_Job:_ Show each line of the records that contains the string "kern". Case counts.

_Data supplied:_

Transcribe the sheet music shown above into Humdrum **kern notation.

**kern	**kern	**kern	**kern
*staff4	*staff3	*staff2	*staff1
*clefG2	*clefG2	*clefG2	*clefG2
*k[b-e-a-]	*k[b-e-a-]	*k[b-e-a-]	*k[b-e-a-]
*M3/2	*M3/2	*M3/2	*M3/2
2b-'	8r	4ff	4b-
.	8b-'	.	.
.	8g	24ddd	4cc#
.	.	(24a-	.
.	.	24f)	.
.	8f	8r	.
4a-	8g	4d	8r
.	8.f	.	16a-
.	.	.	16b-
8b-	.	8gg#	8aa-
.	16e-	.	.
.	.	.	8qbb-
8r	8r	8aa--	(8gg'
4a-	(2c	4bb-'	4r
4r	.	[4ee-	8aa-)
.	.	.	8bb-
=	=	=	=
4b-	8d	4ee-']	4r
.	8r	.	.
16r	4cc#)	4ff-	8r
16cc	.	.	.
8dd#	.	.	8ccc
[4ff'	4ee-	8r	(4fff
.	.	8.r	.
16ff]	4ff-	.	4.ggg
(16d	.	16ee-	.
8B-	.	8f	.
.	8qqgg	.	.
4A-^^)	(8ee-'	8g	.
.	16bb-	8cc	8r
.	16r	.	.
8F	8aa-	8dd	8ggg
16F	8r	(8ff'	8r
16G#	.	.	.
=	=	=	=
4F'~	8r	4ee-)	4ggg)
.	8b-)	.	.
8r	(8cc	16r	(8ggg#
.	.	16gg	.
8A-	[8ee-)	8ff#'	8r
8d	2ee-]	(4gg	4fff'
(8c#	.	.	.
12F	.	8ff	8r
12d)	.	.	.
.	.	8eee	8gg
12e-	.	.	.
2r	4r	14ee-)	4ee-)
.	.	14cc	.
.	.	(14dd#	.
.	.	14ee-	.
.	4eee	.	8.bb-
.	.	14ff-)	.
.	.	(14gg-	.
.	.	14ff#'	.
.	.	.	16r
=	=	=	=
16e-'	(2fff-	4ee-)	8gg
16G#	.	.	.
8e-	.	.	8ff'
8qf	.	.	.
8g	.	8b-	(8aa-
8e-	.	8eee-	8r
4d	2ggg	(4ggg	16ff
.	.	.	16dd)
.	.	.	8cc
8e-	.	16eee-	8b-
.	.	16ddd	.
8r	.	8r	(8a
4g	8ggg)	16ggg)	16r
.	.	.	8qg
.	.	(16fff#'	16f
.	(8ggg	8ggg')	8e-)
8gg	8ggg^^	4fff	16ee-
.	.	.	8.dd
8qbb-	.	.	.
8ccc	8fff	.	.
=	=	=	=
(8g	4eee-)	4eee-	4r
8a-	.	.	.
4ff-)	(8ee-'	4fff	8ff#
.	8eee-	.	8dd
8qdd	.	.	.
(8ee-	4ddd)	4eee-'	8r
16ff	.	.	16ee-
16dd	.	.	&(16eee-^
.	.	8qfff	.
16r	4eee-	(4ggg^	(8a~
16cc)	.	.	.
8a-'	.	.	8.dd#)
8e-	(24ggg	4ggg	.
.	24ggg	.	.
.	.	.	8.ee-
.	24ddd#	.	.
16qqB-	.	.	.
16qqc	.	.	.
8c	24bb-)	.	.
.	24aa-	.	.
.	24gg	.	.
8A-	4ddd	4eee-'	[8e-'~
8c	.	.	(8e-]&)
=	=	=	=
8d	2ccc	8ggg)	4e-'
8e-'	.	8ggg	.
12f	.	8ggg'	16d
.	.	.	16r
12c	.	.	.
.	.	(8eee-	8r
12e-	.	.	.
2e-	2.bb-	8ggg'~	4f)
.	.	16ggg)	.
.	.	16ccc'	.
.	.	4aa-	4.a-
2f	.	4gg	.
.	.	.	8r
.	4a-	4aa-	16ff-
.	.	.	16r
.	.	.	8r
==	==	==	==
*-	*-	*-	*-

_Result for this exercise:_
Transcribe the sheet music shown above into Humdrum **kern notation.
**kern	**kern	**kern	**kern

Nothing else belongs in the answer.